» Direction:
Render the records below as a Markdown table with the columns No. and Line, one numbered row per line. Skip blank lines and leave out the pictures.

# Data in this exercise start

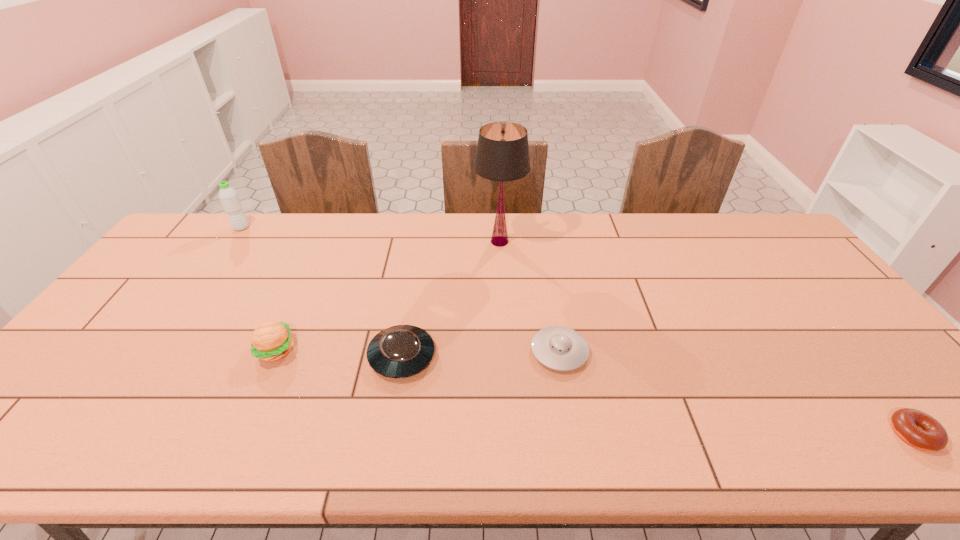
I want to click on the tallest object, so click(502, 154).

Where is `the fifth shortest object`? This screenshot has width=960, height=540. the fifth shortest object is located at coordinates tap(228, 196).

Find the location of a particular element. The width and height of the screenshot is (960, 540). water bottle is located at coordinates (228, 196).

In order to click on the second object from left to right in this screenshot , I will do `click(271, 341)`.

The height and width of the screenshot is (540, 960). What are the coordinates of `the third tallest object` in the screenshot? It's located at (271, 341).

Where is `the left saucer`? The width and height of the screenshot is (960, 540). the left saucer is located at coordinates (400, 351).

Locate an element on the screen. Image resolution: width=960 pixels, height=540 pixels. the fourth object from right to left is located at coordinates (400, 351).

The width and height of the screenshot is (960, 540). I want to click on the shorter saucer, so click(x=559, y=348).

Image resolution: width=960 pixels, height=540 pixels. What are the coordinates of `the right saucer` in the screenshot? It's located at (559, 348).

Where is `the rightmost object`? the rightmost object is located at coordinates (920, 430).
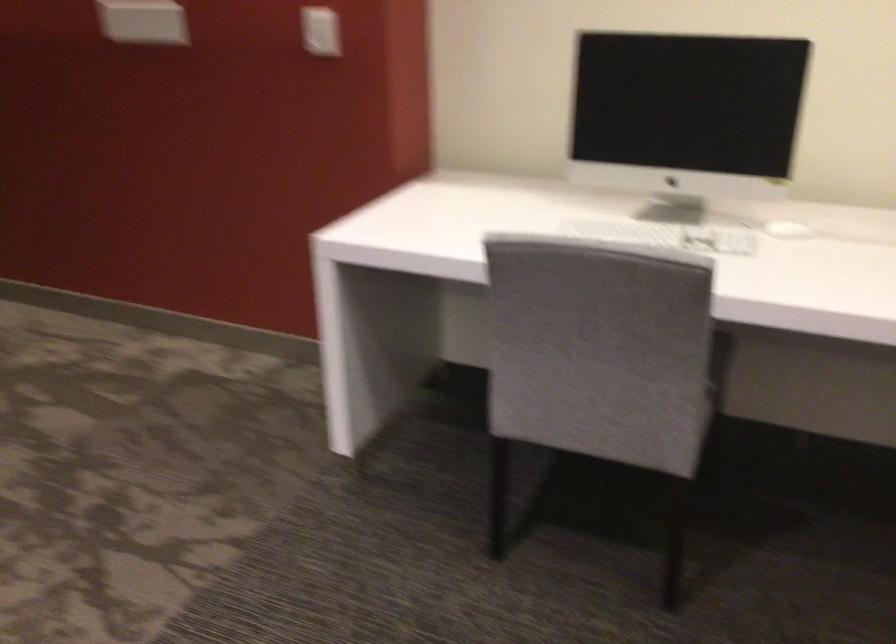
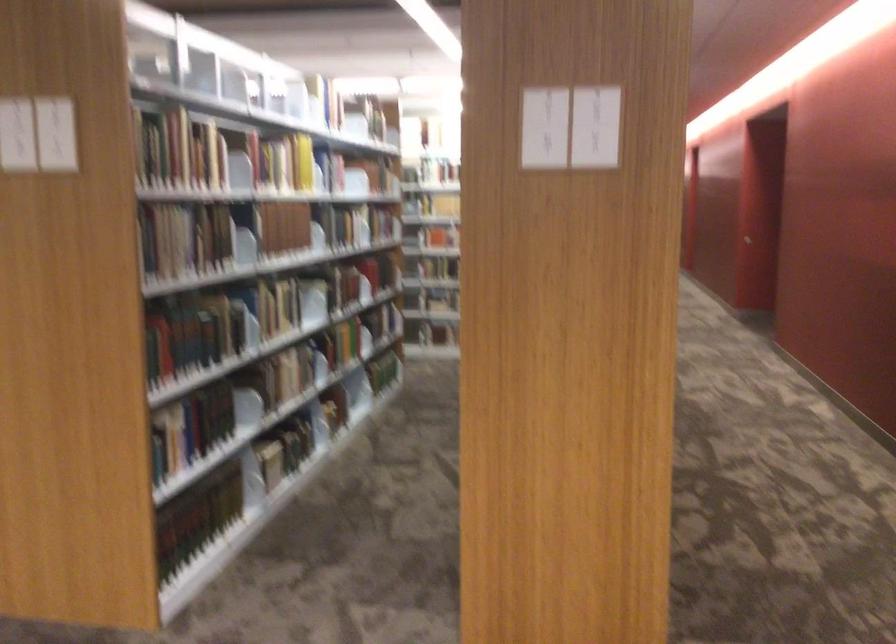
Question: The first image is from the beginning of the video and the second image is from the end. How did the camera likely rotate when shooting the video?

Choices:
 (A) Left
 (B) Right
 (C) Up
 (D) Down

Answer: (A)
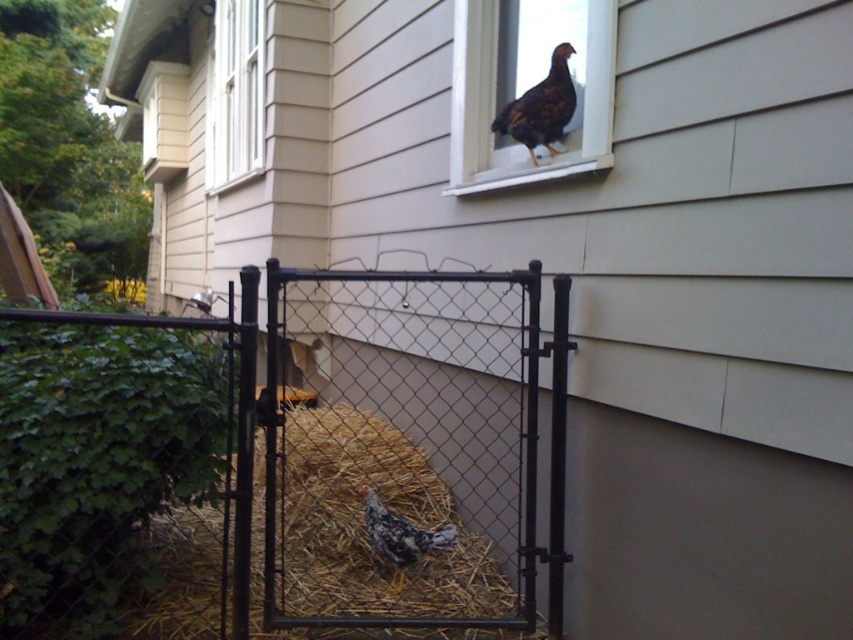
Is point (552, 28) behind point (375, 547)?

No, (552, 28) is in front of (375, 547).

Is point (589, 35) closer to viewer compared to point (456, 525)?

Yes, it is.

The height and width of the screenshot is (640, 853). I want to click on matte glass window at upper center, so click(532, 83).

Is straw bedding at center in front of dark brown speckled chicken at upper center?

No, straw bedding at center is behind dark brown speckled chicken at upper center.

Can you confirm if straw bedding at center is taller than dark brown speckled chicken at upper center?

Yes.

Who is more forward, (x=378, y=440) or (x=532, y=100)?

Point (x=532, y=100) is in front.

Find the location of a particular element. Image resolution: width=853 pixels, height=640 pixels. straw bedding at center is located at coordinates (363, 524).

Can you confirm if black chain-link fence at center is shorter than matte glass window at upper center?

No, black chain-link fence at center is not shorter than matte glass window at upper center.

Does black chain-link fence at center appear under matte glass window at upper center?

Yes.

Does point (450, 589) come in front of point (450, 147)?

Yes, point (450, 589) is in front of point (450, 147).

Find the location of a particular element. The height and width of the screenshot is (640, 853). black chain-link fence at center is located at coordinates (286, 452).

# Data in this exercise end

» Reply:
| No. | Line |
|---|---|
| 1 | I want to click on the tallest object, so click(502, 154). |
| 2 | Where is `the fifth shortest object`? This screenshot has width=960, height=540. the fifth shortest object is located at coordinates tap(228, 196). |
| 3 | Find the location of a particular element. The width and height of the screenshot is (960, 540). water bottle is located at coordinates (228, 196). |
| 4 | In order to click on the second object from left to right in this screenshot , I will do `click(271, 341)`. |
| 5 | The height and width of the screenshot is (540, 960). What are the coordinates of `the third tallest object` in the screenshot? It's located at (271, 341). |
| 6 | Where is `the left saucer`? The width and height of the screenshot is (960, 540). the left saucer is located at coordinates (400, 351). |
| 7 | Locate an element on the screen. Image resolution: width=960 pixels, height=540 pixels. the fourth object from right to left is located at coordinates (400, 351). |
| 8 | The width and height of the screenshot is (960, 540). I want to click on the shorter saucer, so click(x=559, y=348). |
| 9 | Image resolution: width=960 pixels, height=540 pixels. What are the coordinates of `the right saucer` in the screenshot? It's located at (559, 348). |
| 10 | Where is `the rightmost object`? the rightmost object is located at coordinates (920, 430). |
| 11 | Question: The first image is from the beginning of the video and the second image is from the end. How did the camera likely rotate when shooting the video? |
| 12 | Choices: |
| 13 |  (A) Left |
| 14 |  (B) Right |
| 15 |  (C) Up |
| 16 |  (D) Down |
| 17 | Answer: (A) |
| 18 | Is point (552, 28) behind point (375, 547)? |
| 19 | No, (552, 28) is in front of (375, 547). |
| 20 | Is point (589, 35) closer to viewer compared to point (456, 525)? |
| 21 | Yes, it is. |
| 22 | The height and width of the screenshot is (640, 853). I want to click on matte glass window at upper center, so click(532, 83). |
| 23 | Is straw bedding at center in front of dark brown speckled chicken at upper center? |
| 24 | No, straw bedding at center is behind dark brown speckled chicken at upper center. |
| 25 | Can you confirm if straw bedding at center is taller than dark brown speckled chicken at upper center? |
| 26 | Yes. |
| 27 | Who is more forward, (x=378, y=440) or (x=532, y=100)? |
| 28 | Point (x=532, y=100) is in front. |
| 29 | Find the location of a particular element. Image resolution: width=853 pixels, height=640 pixels. straw bedding at center is located at coordinates (363, 524). |
| 30 | Can you confirm if black chain-link fence at center is shorter than matte glass window at upper center? |
| 31 | No, black chain-link fence at center is not shorter than matte glass window at upper center. |
| 32 | Does black chain-link fence at center appear under matte glass window at upper center? |
| 33 | Yes. |
| 34 | Does point (450, 589) come in front of point (450, 147)? |
| 35 | Yes, point (450, 589) is in front of point (450, 147). |
| 36 | Find the location of a particular element. The height and width of the screenshot is (640, 853). black chain-link fence at center is located at coordinates (286, 452). |